Task statement: Please reproduce the entries below exactly from the line holding "C105: 82pF (GND, VOL) -> 82pF (MIC, VOL)" through the last line, both included, and omit any pictures.
(Beginning of Task input)
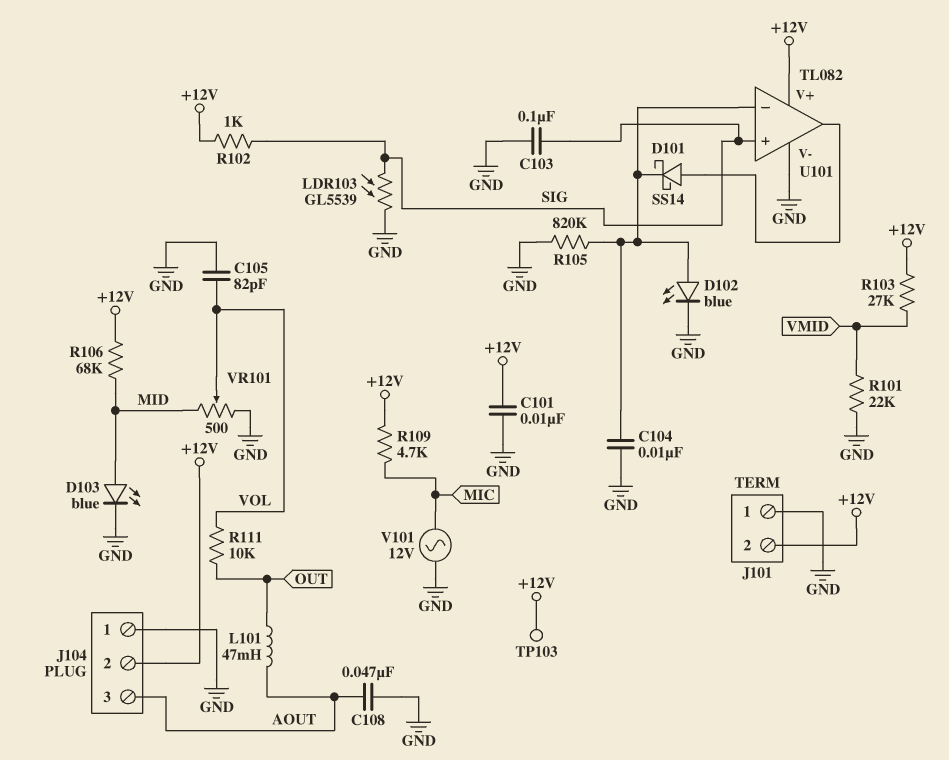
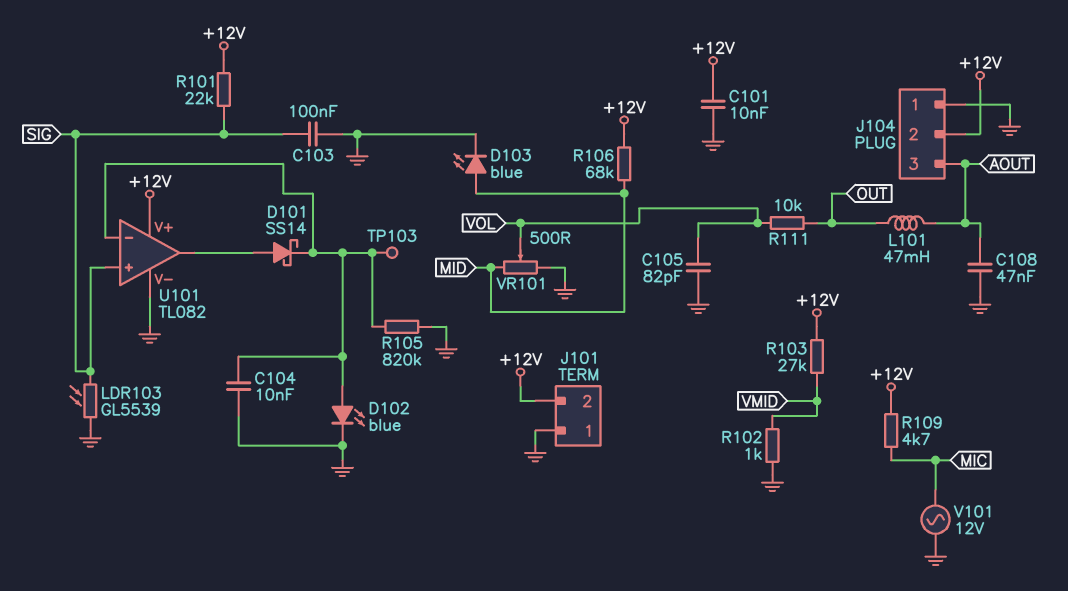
R101: 22k (GND, VMID) -> 22k (+12V, SIG)
R102: 1k (+12V, SIG) -> 1k (GND, VMID)
TP103: test point (+12V) -> test point (U101/in-)

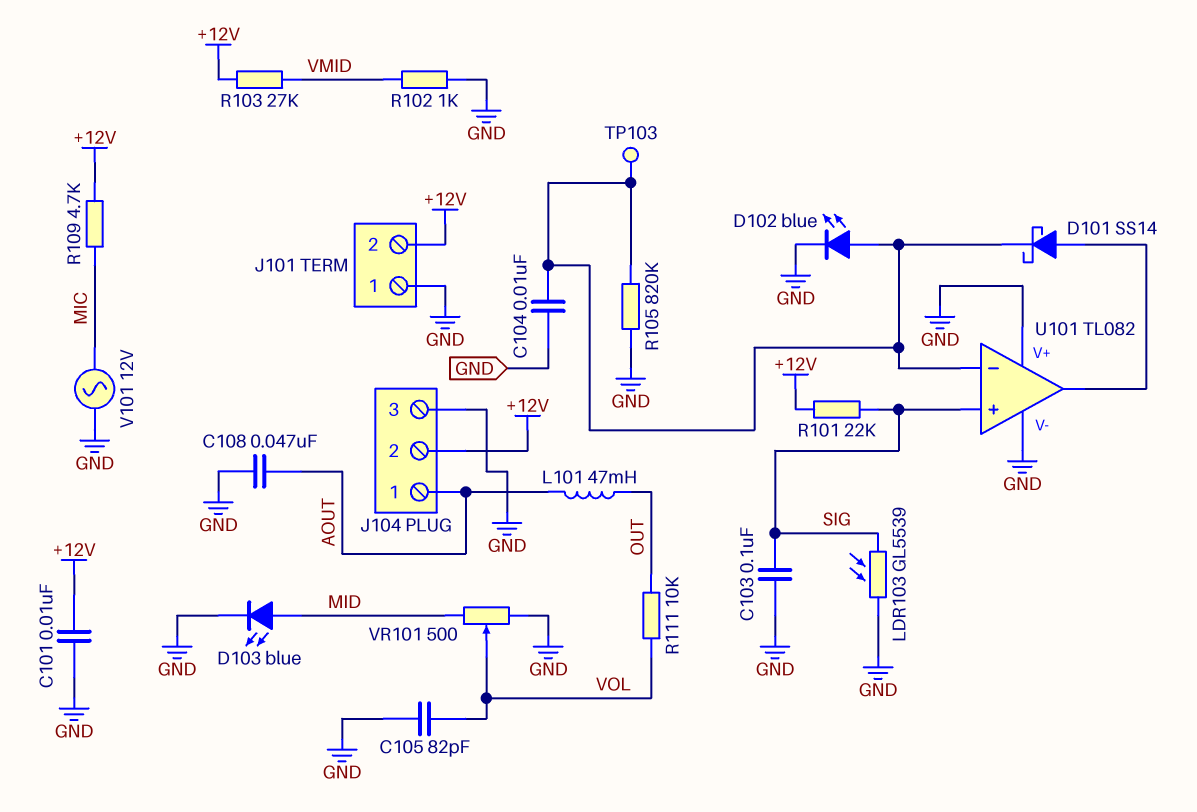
J104 pin 1: GND -> AOUT
J104 pin 3: AOUT -> GND
R106: 68k (+12V, MID) -> none
U101 pin V+: +12V -> GND

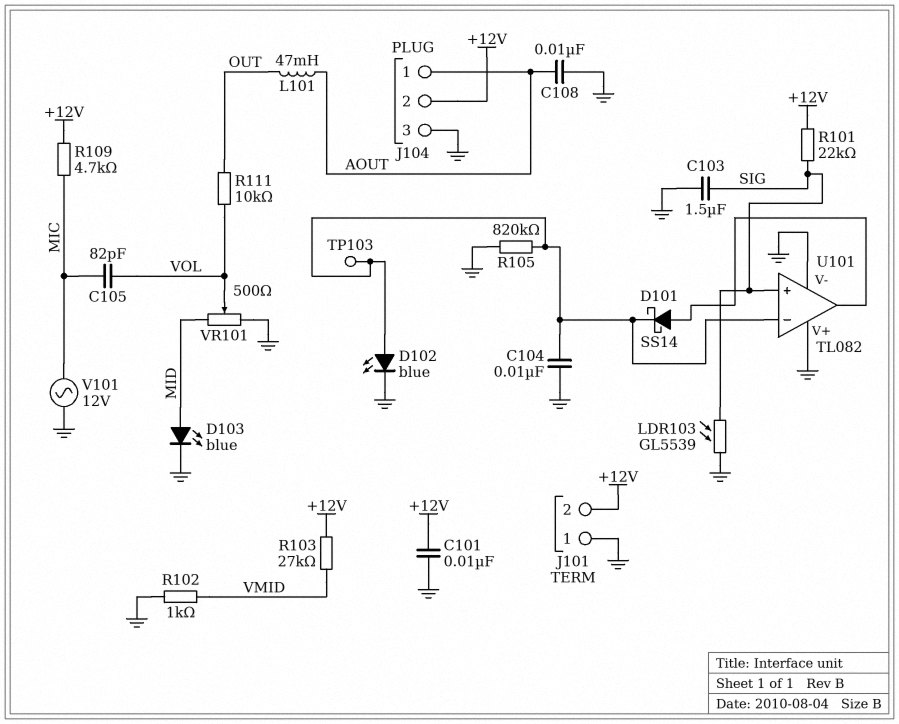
C103: 100nF (GND, SIG) -> 1.5uF (GND, SIG)
C105: 82pF (GND, VOL) -> 82pF (MIC, VOL)
C108: 47nF (AOUT, GND) -> 10nF (AOUT, GND)

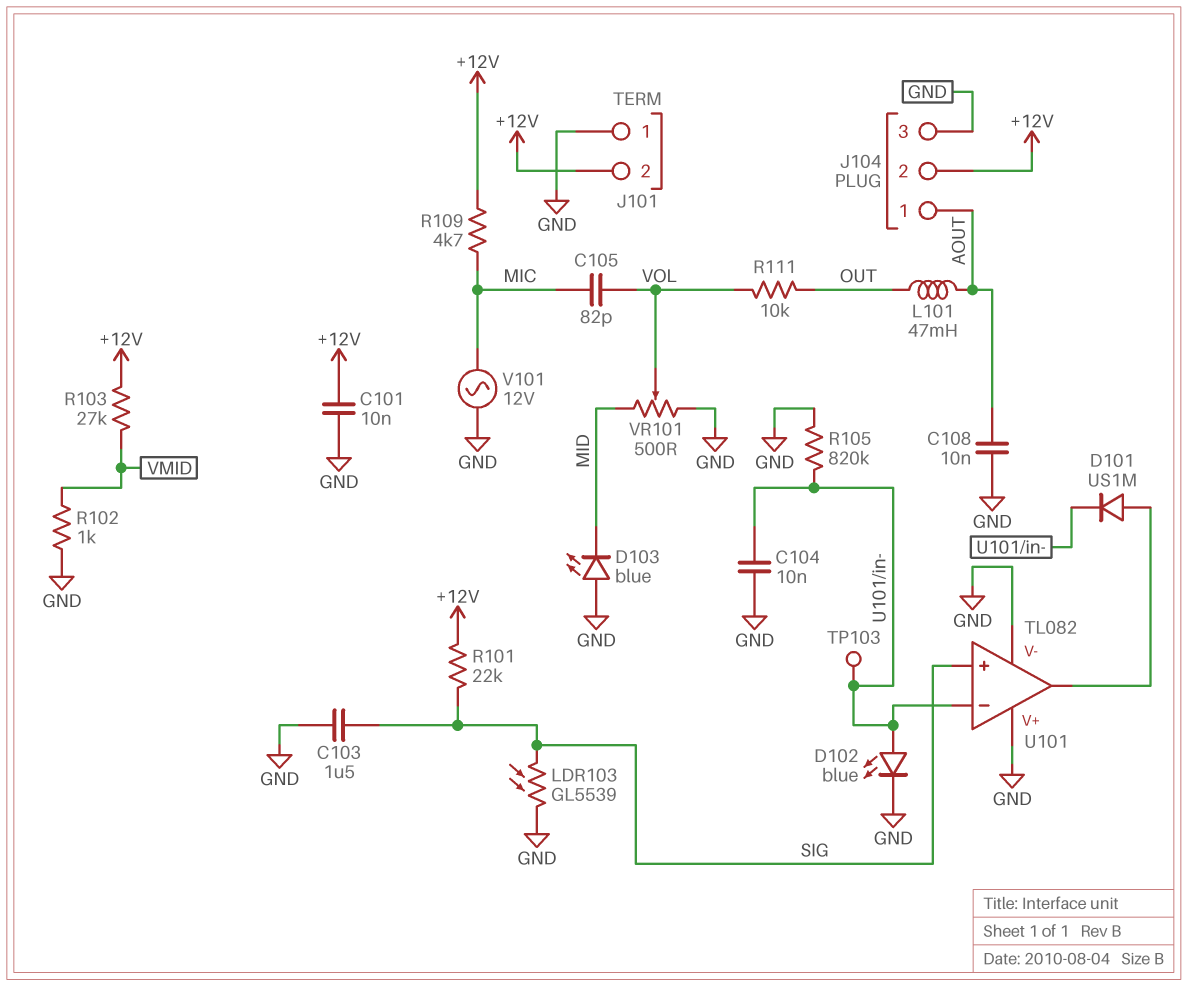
D101: schottky SS14 (A U101/out, K U101/in-) -> diode US1M (A U101/out, K U101/in-)
D103: LED blue (A MID, K GND) -> LED blue (A GND, K MID)

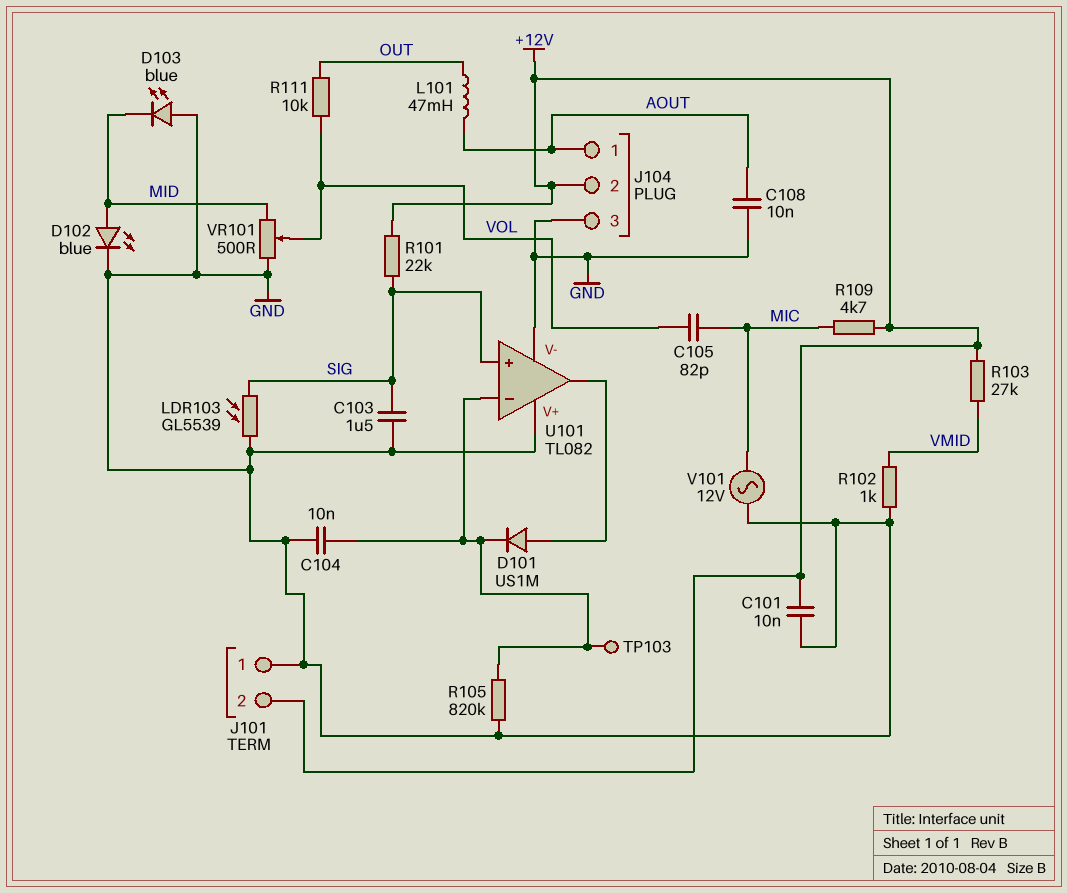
D102: LED blue (A U101/in-, K GND) -> LED blue (A MID, K GND)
(End of Task input)
Written solution:
C105: 82pF (GND, VOL) -> 82pF (MIC, VOL)
C108: 47nF (AOUT, GND) -> 10nF (AOUT, GND)

D101: schottky SS14 (A U101/out, K U101/in-) -> diode US1M (A U101/out, K U101/in-)
D103: LED blue (A MID, K GND) -> LED blue (A GND, K MID)

D102: LED blue (A U101/in-, K GND) -> LED blue (A MID, K GND)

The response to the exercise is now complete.